== Data shown ==

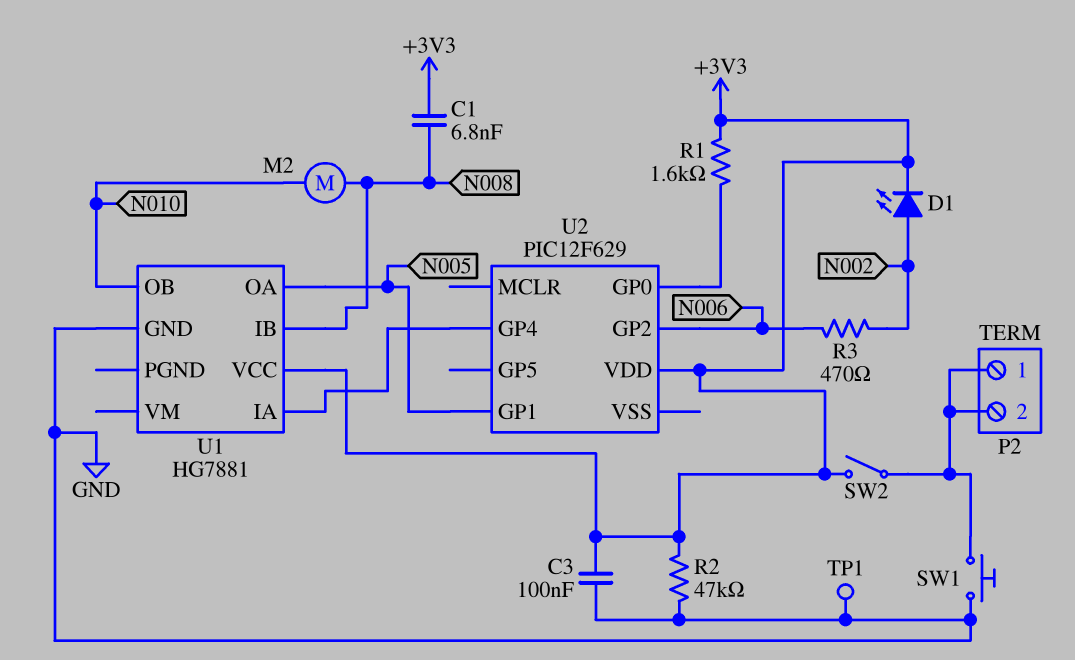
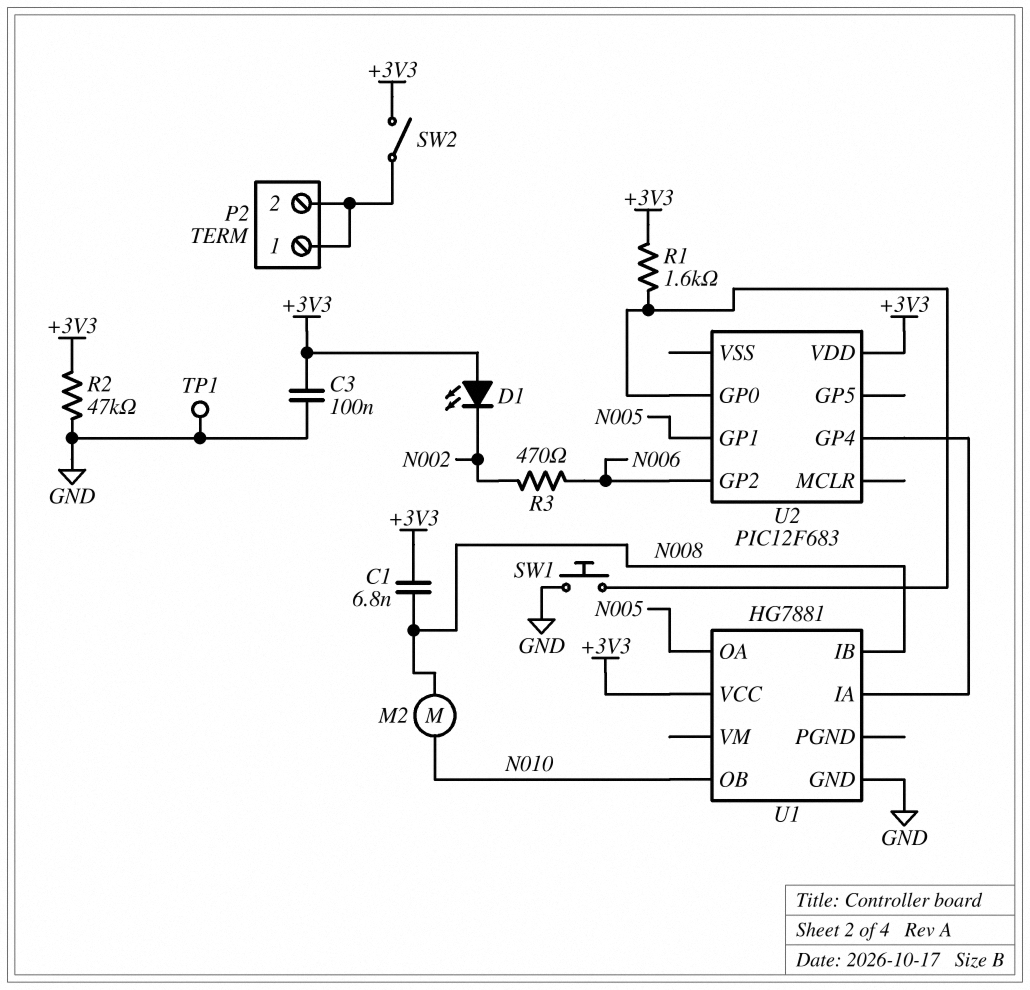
D1: LED (A N002, K +3V3) -> LED (A +3V3, K N002)
SW1: button (GND, P2/1) -> button (GND, U2/GP0)
U2: PIC12F629 -> PIC12F683

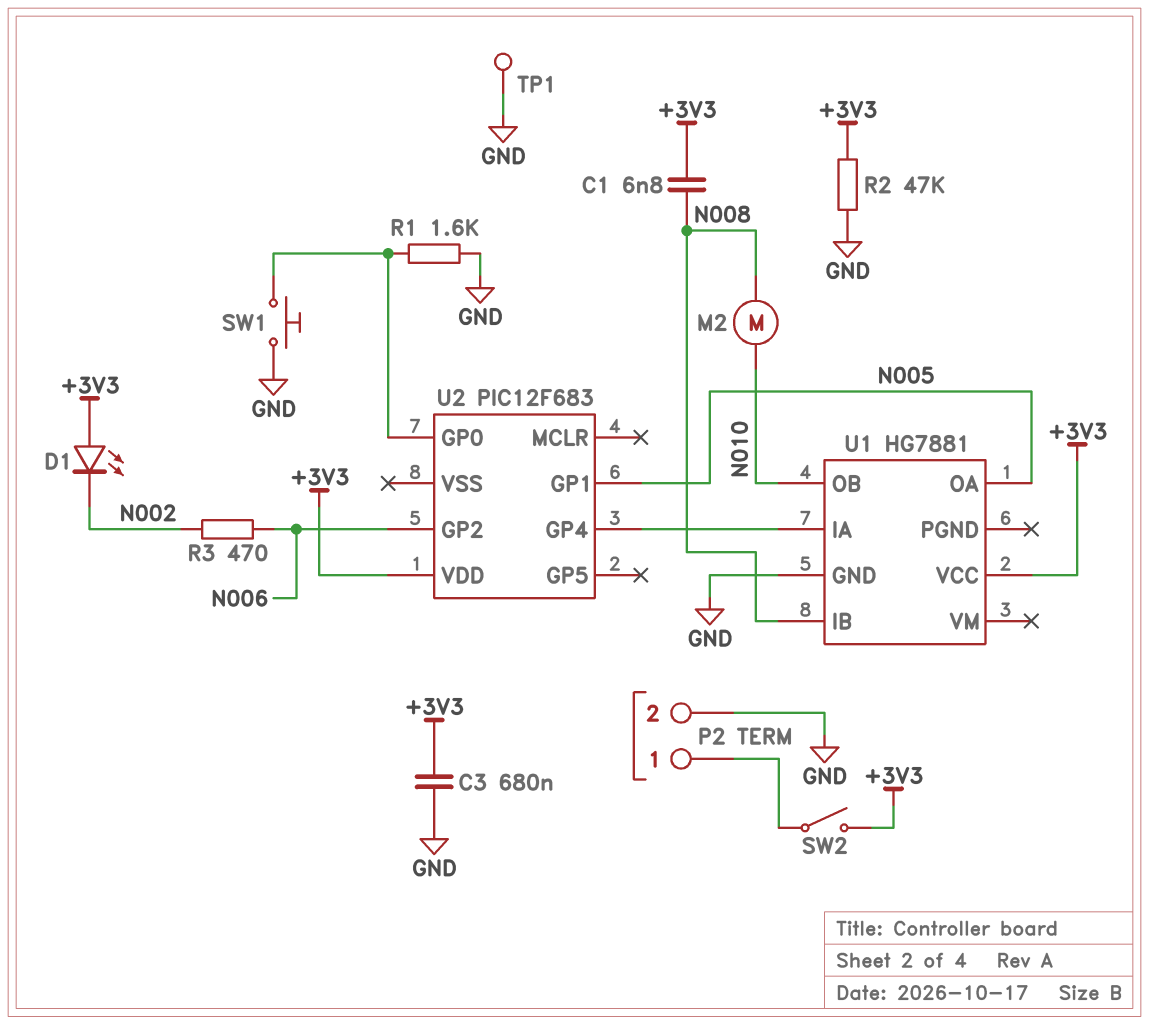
C3: 100nF (+3V3, GND) -> 680nF (+3V3, GND)
P2 pin 2: P2/1 -> GND
R1: 1.6k (+3V3, U2/GP0) -> 1.6k (GND, U2/GP0)

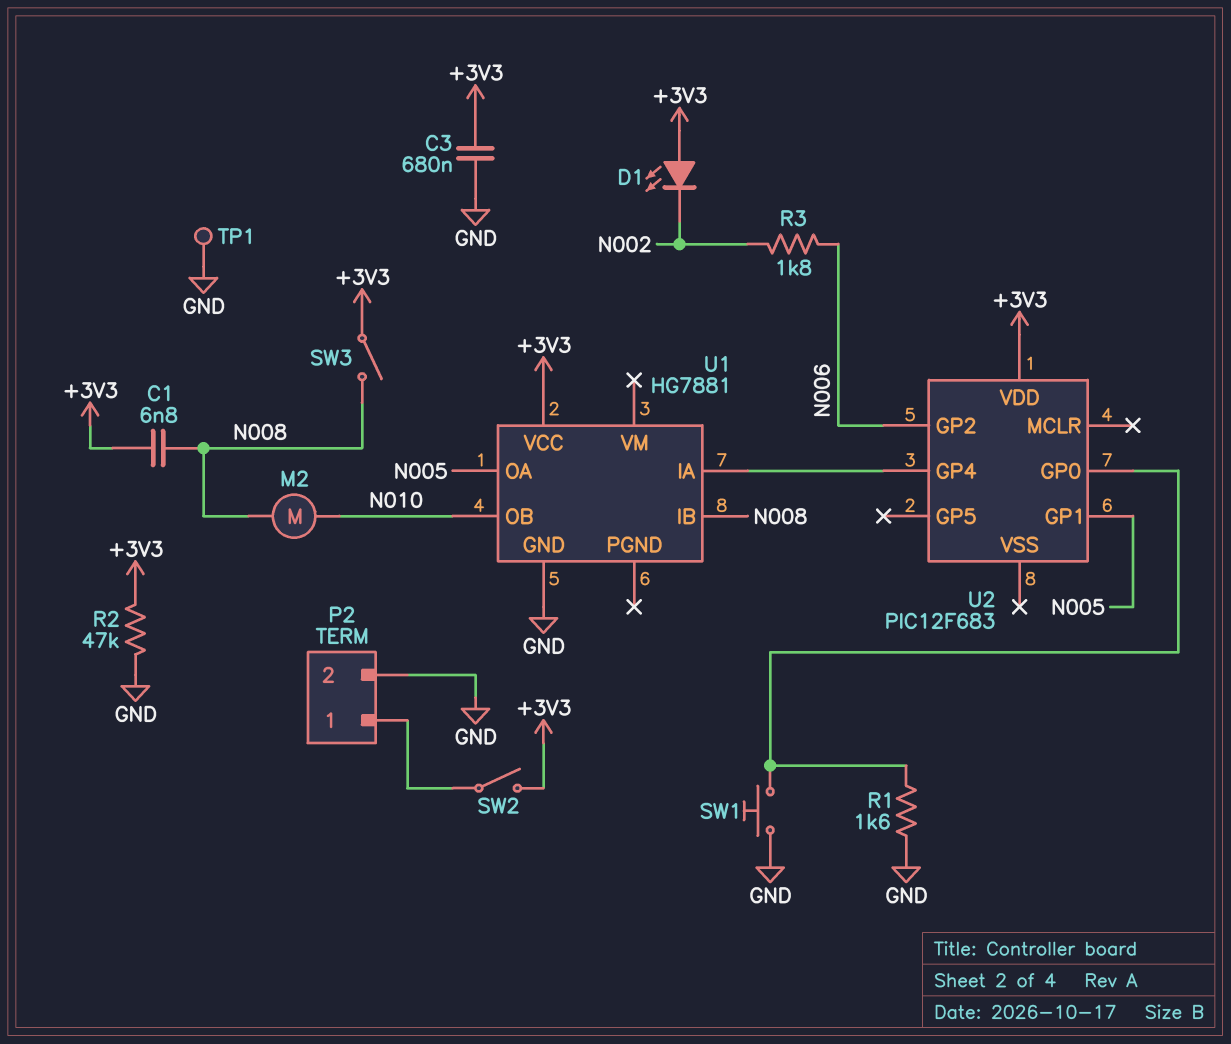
R3: 470 (N002, N006) -> 1.8k (N002, N006)
SW3: none -> switch (+3V3, N008)

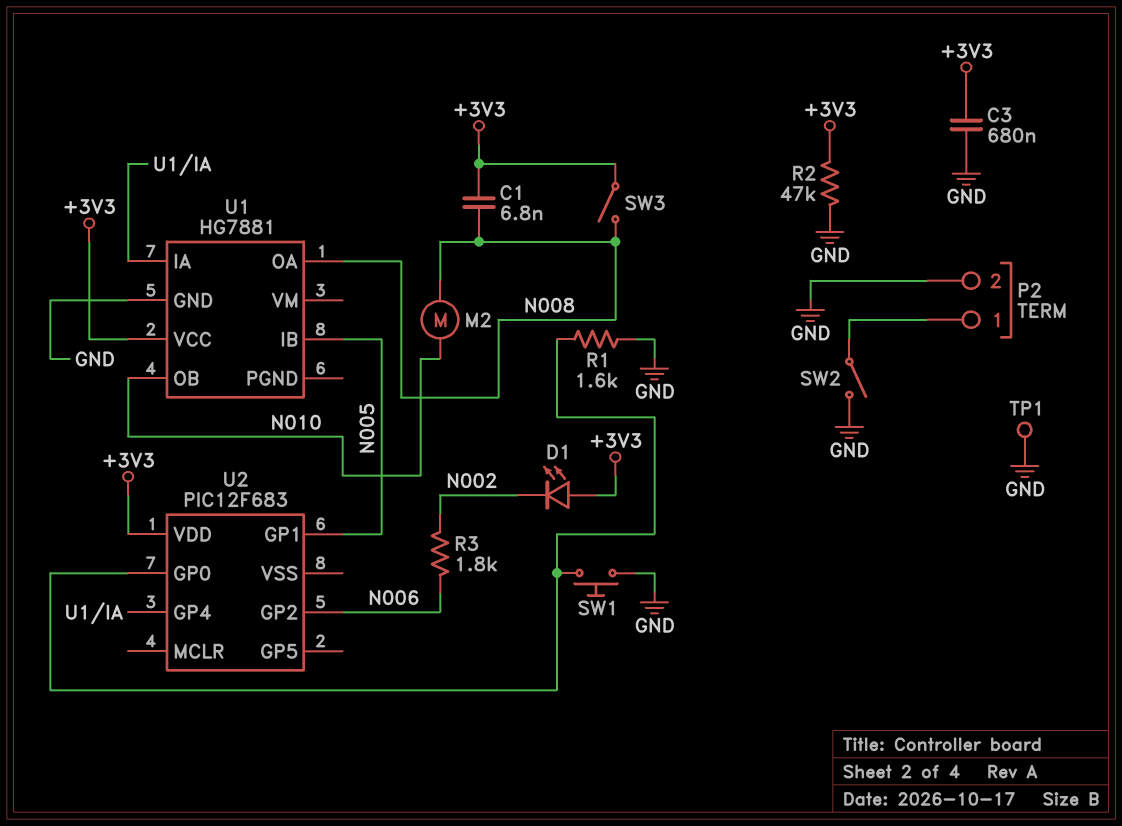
SW2: switch (+3V3, P2/1) -> switch (GND, P2/1)
U1 pin IB: N008 -> N005
U1 pin OA: N005 -> N008

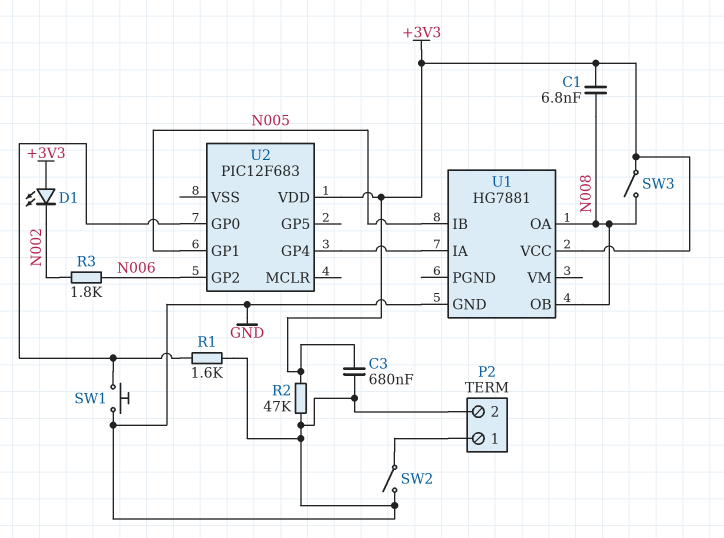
M2: motor (N008, N010) -> none
TP1: test point (GND) -> none
U1 pin OB: N010 -> N008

== Work instructions ==
The number of lines in the listing above that contain "switch" is all that should be stated.

== Task response ==
2